• Problem
Leave out the pictures and print the records below exactly.

=== Exercise materials ===

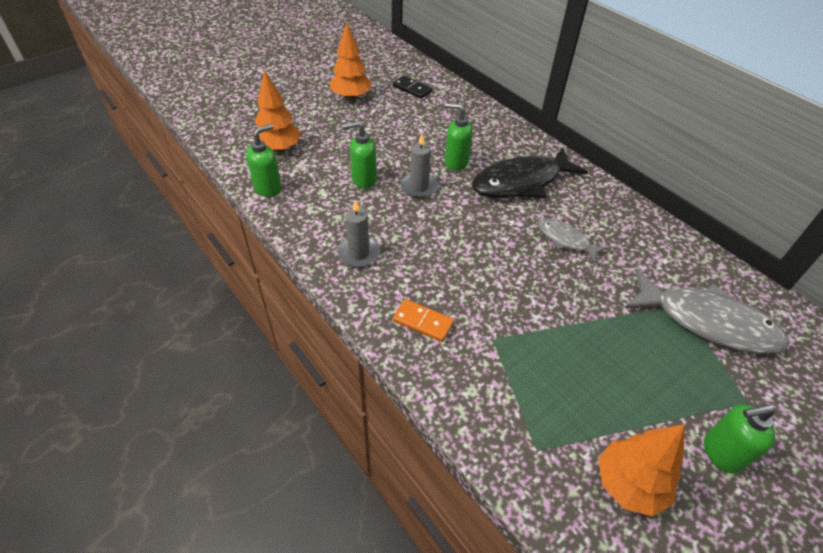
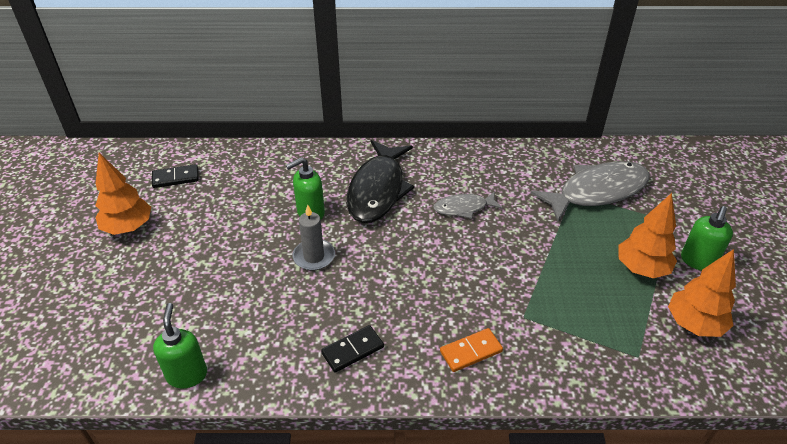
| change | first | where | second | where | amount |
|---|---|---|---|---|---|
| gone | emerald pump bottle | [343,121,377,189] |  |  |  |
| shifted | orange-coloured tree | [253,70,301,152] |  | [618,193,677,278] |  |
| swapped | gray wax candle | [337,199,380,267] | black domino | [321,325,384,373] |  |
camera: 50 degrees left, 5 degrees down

===

• Solution
| change | first | where | second | where | amount |
|---|---|---|---|---|---|
| gone | emerald pump bottle | [343,121,377,189] |  |  |  |
| shifted | orange-coloured tree | [253,70,301,152] |  | [618,193,677,278] |  |
| swapped | gray wax candle | [337,199,380,267] | black domino | [321,325,384,373] |  |
camera: 50 degrees left, 5 degrees down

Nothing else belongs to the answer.